The request :: Copy the lines below, putting "missing" wherever "none" appears and changing nothing else. Omit the pictures from your copy.

Begin

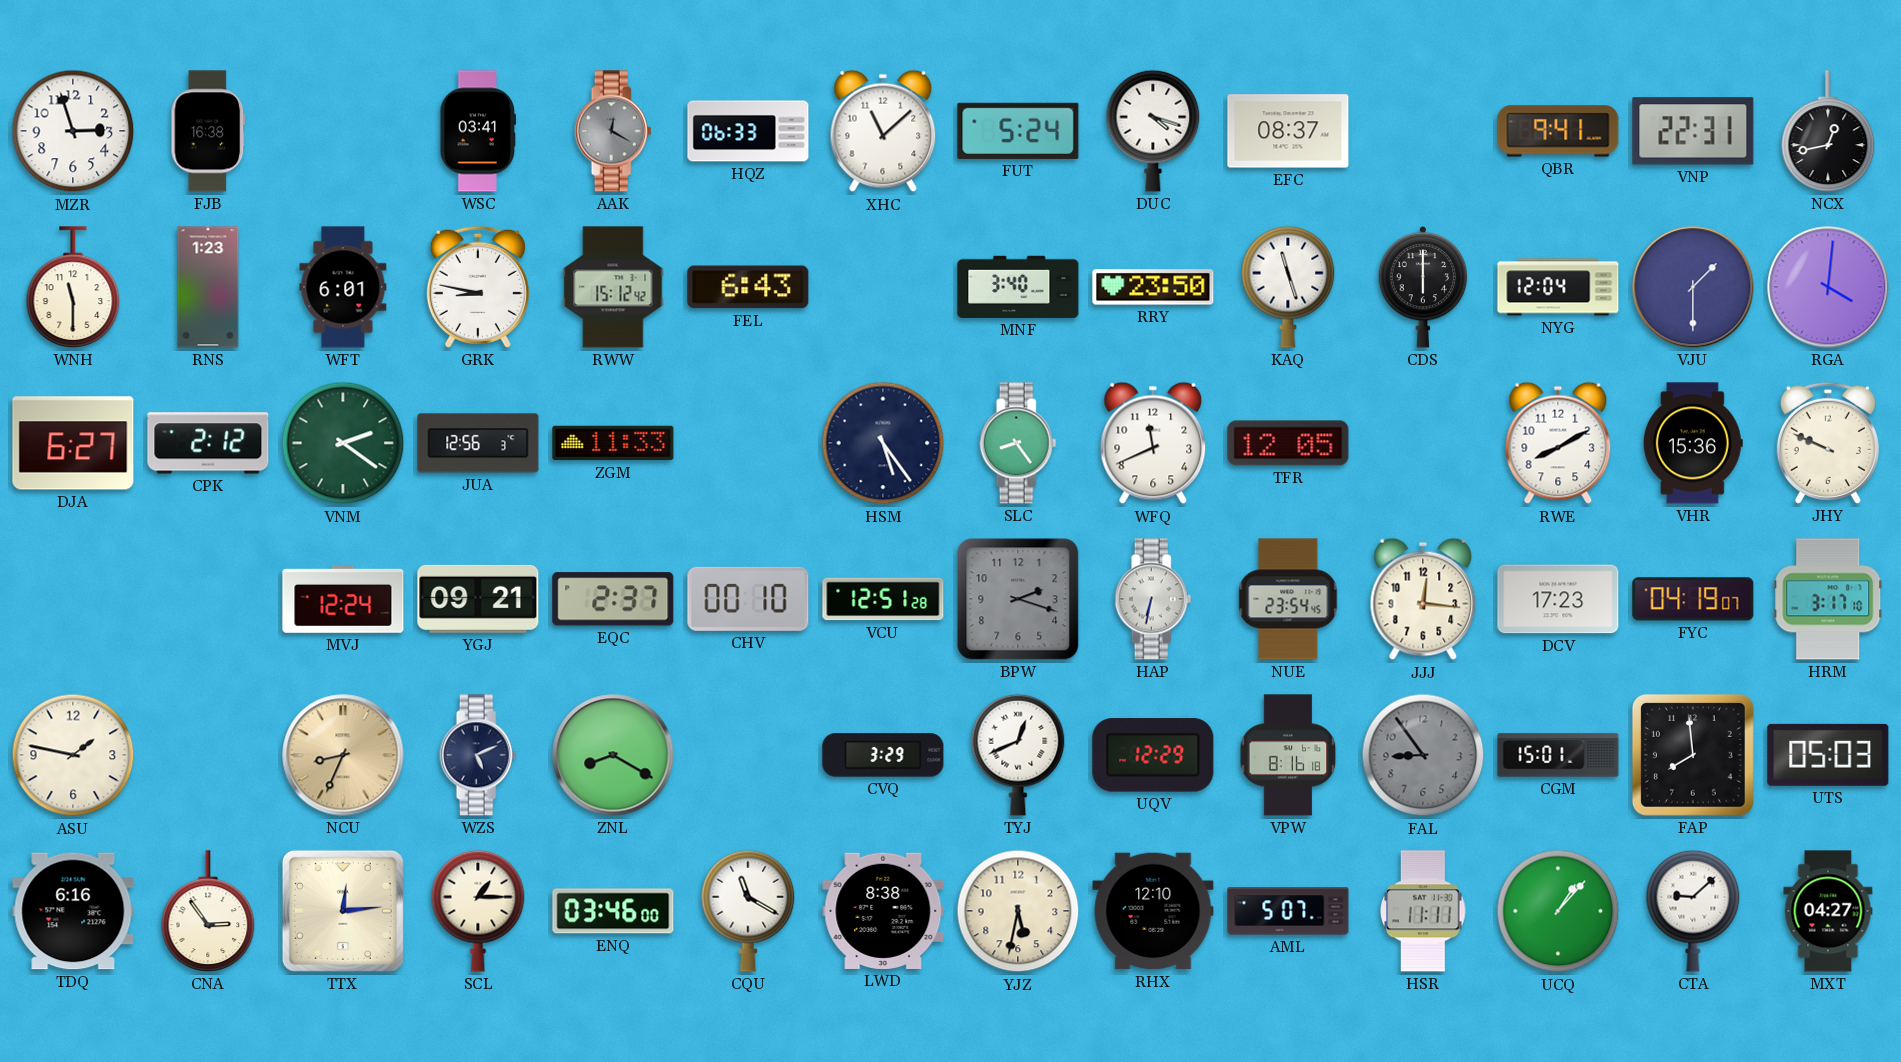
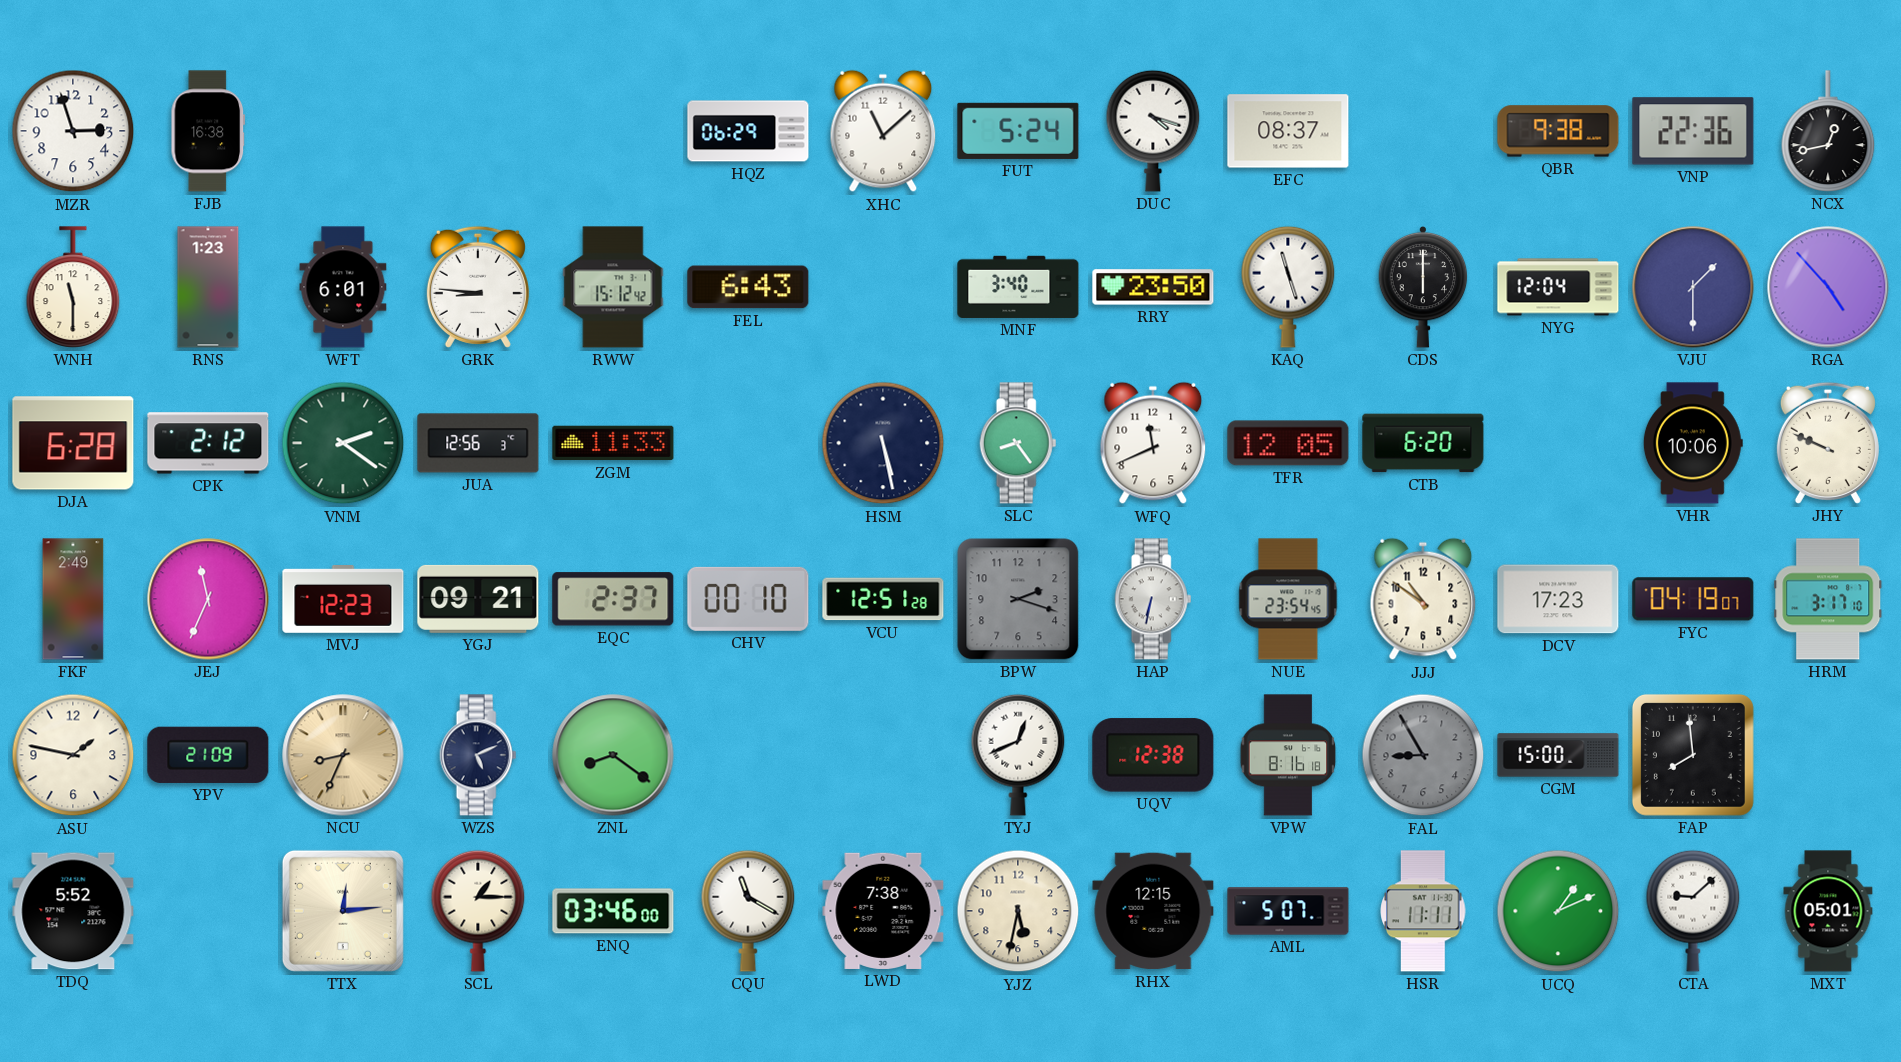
WSC: 03:41 -> none
AAK: 12:20 -> none
HQZ: 06:33 -> 06:29
QBR: 9:41 -> 9:38
VNP: 22:31 -> 22:36
GRK: 8:47 -> 8:46
RGA: 4:01 -> 4:53
DJA: 6:27 -> 6:28
HSM: 5:24 -> 5:28
CTB: none -> 6:20
RWE: 8:10 -> none
VHR: 15:36 -> 10:06
FKF: none -> 2:49
JEJ: none -> 11:34
MVJ: 12:24 -> 12:23
JJJ: 12:16 -> 10:51
YPV: none -> 21:09
ZNL: 8:20 -> 8:21
CVQ: 3:29 -> none
UQV: 12:29 -> 12:38
FAL: 8:54 -> 8:55
CGM: 15:01 -> 15:00
UTS: 05:03 -> none
TDQ: 6:16 -> 5:52
CNA: 2:54 -> none
LWD: 8:38 -> 7:38
RHX: 12:10 -> 12:15
UCQ: 1:07 -> 1:11
MXT: 04:27 -> 05:01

End

Solution to the problem ::
WSC: 03:41 -> missing
AAK: 12:20 -> missing
HQZ: 06:33 -> 06:29
QBR: 9:41 -> 9:38
VNP: 22:31 -> 22:36
GRK: 8:47 -> 8:46
RGA: 4:01 -> 4:53
DJA: 6:27 -> 6:28
HSM: 5:24 -> 5:28
CTB: missing -> 6:20
RWE: 8:10 -> missing
VHR: 15:36 -> 10:06
FKF: missing -> 2:49
JEJ: missing -> 11:34
MVJ: 12:24 -> 12:23
JJJ: 12:16 -> 10:51
YPV: missing -> 21:09
ZNL: 8:20 -> 8:21
CVQ: 3:29 -> missing
UQV: 12:29 -> 12:38
FAL: 8:54 -> 8:55
CGM: 15:01 -> 15:00
UTS: 05:03 -> missing
TDQ: 6:16 -> 5:52
CNA: 2:54 -> missing
LWD: 8:38 -> 7:38
RHX: 12:10 -> 12:15
UCQ: 1:07 -> 1:11
MXT: 04:27 -> 05:01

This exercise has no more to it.